Exercise - Retype exactly, and only, the lines from the one that contains "C4: 39pF (GND, N008) -> 12pF (GND, N008)" through the final line of the entries.

━━━

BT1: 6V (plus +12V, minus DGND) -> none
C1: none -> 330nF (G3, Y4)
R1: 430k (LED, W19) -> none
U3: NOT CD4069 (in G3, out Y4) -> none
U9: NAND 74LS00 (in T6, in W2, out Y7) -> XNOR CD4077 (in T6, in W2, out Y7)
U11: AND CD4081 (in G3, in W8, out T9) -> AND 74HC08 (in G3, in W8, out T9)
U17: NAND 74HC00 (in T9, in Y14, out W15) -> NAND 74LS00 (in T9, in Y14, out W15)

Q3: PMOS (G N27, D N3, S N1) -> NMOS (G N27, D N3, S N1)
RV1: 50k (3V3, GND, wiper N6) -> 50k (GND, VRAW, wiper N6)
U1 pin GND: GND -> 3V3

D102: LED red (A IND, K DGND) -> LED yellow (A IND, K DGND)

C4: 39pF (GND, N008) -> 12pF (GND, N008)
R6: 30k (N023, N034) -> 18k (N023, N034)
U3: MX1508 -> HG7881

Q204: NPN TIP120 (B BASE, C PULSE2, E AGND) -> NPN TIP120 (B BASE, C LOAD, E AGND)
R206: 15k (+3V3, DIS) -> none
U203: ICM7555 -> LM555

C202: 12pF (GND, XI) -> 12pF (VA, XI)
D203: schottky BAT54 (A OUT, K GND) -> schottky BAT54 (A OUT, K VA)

━━━

Output for this task -
C4: 39pF (GND, N008) -> 12pF (GND, N008)
R6: 30k (N023, N034) -> 18k (N023, N034)
U3: MX1508 -> HG7881

Q204: NPN TIP120 (B BASE, C PULSE2, E AGND) -> NPN TIP120 (B BASE, C LOAD, E AGND)
R206: 15k (+3V3, DIS) -> none
U203: ICM7555 -> LM555

C202: 12pF (GND, XI) -> 12pF (VA, XI)
D203: schottky BAT54 (A OUT, K GND) -> schottky BAT54 (A OUT, K VA)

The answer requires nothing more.